Aim of the exercise →
Reproduce the entries shown below only from the line with "green fish: 10 -> 9" down to the line with "turquoise plane: 7 -> 9", keeping both end lines and copying each one exactly.

Coordinate-based object records →
╭──
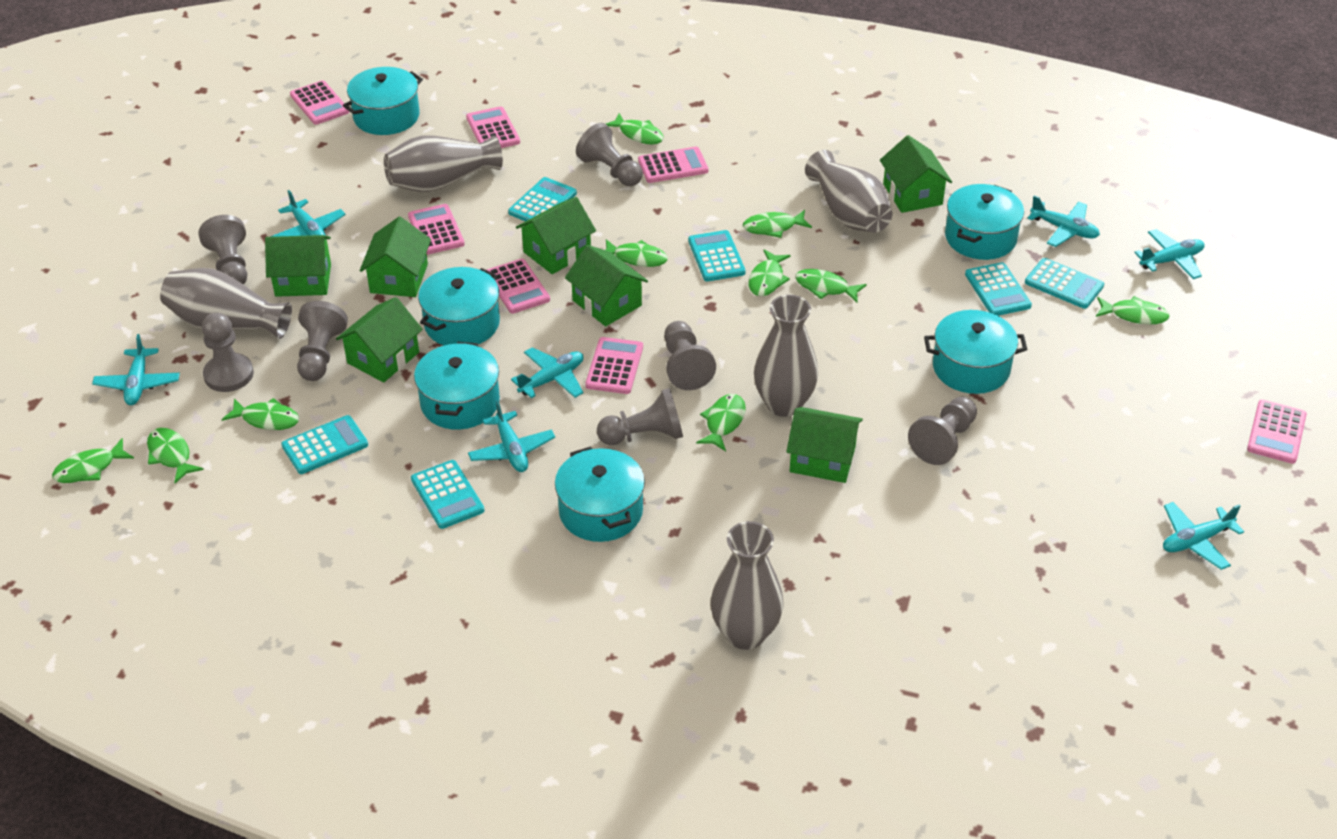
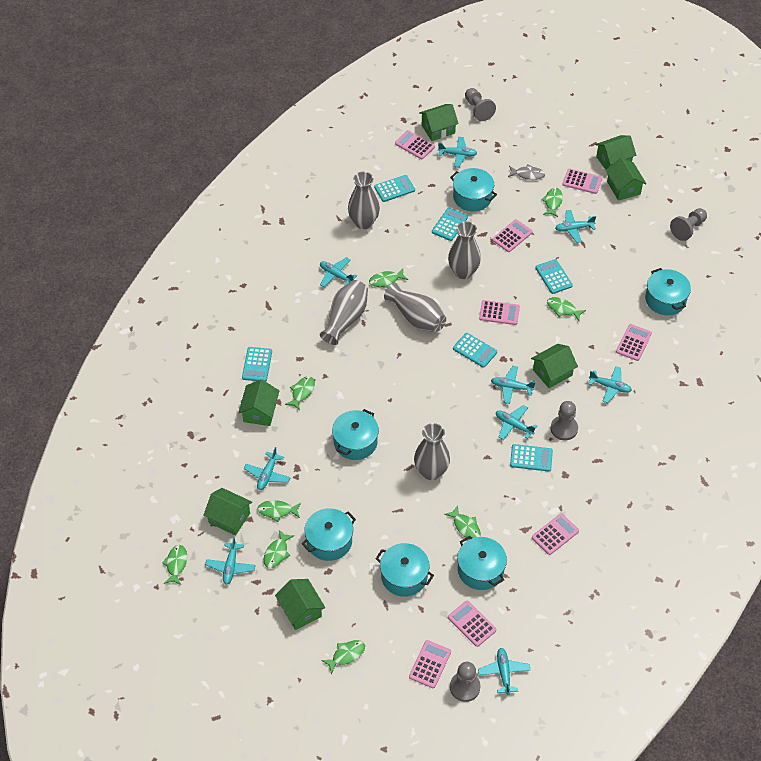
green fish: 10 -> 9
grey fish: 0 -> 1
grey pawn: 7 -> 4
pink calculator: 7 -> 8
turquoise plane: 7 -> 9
╰──
╭──
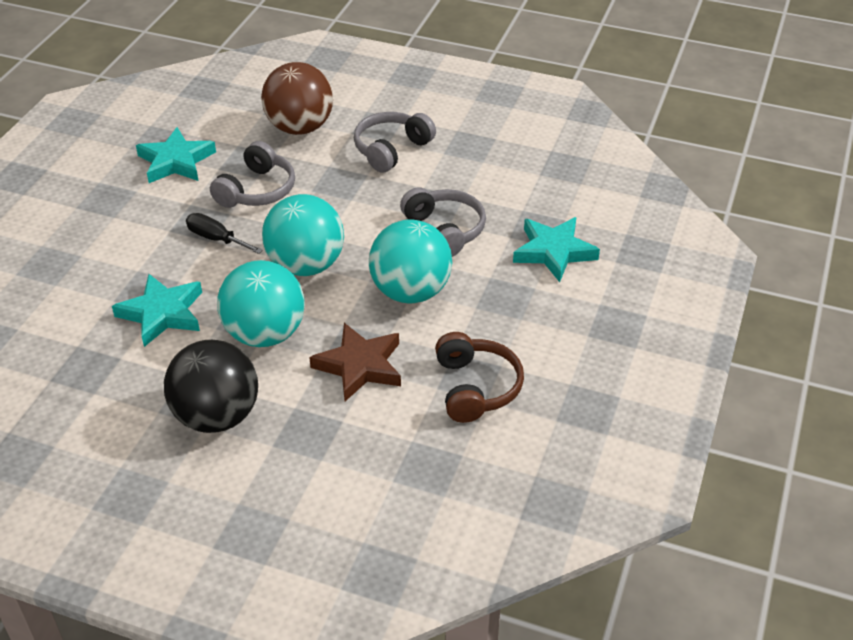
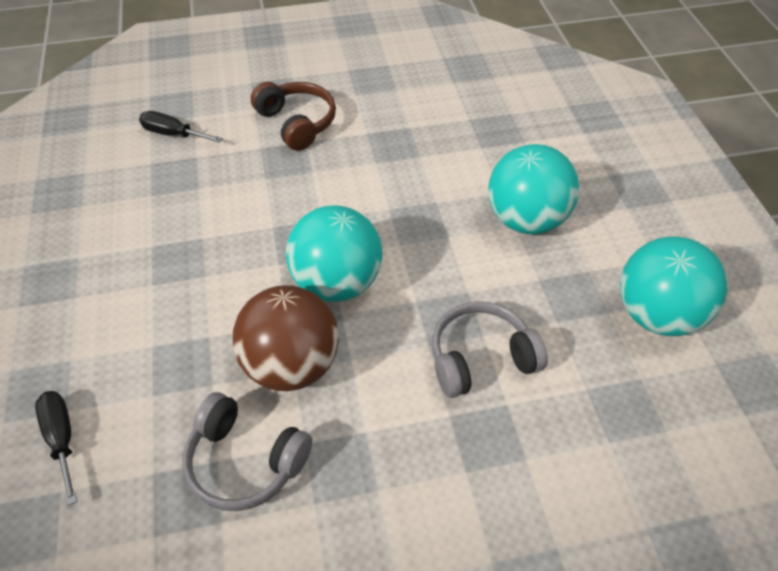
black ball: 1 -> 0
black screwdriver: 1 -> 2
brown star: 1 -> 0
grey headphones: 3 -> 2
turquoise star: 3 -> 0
╰──
Exercise solution →
green fish: 10 -> 9
grey fish: 0 -> 1
grey pawn: 7 -> 4
pink calculator: 7 -> 8
turquoise plane: 7 -> 9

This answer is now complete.